[Record extracts — start]

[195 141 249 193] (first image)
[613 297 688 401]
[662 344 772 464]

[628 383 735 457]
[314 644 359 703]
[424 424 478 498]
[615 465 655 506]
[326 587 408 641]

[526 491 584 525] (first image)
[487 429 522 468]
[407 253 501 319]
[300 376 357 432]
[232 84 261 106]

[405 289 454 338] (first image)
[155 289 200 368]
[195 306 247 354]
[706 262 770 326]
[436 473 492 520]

[Record extracts — finish]

# What to do
This exercise requires the entries above to be restated exactly.

# Output for this exercise
[195 141 249 193] (first image)
[613 297 688 401]
[662 344 772 464]

[628 383 735 457]
[314 644 359 703]
[424 424 478 498]
[615 465 655 506]
[326 587 408 641]

[526 491 584 525] (first image)
[487 429 522 468]
[407 253 501 319]
[300 376 357 432]
[232 84 261 106]

[405 289 454 338] (first image)
[155 289 200 368]
[195 306 247 354]
[706 262 770 326]
[436 473 492 520]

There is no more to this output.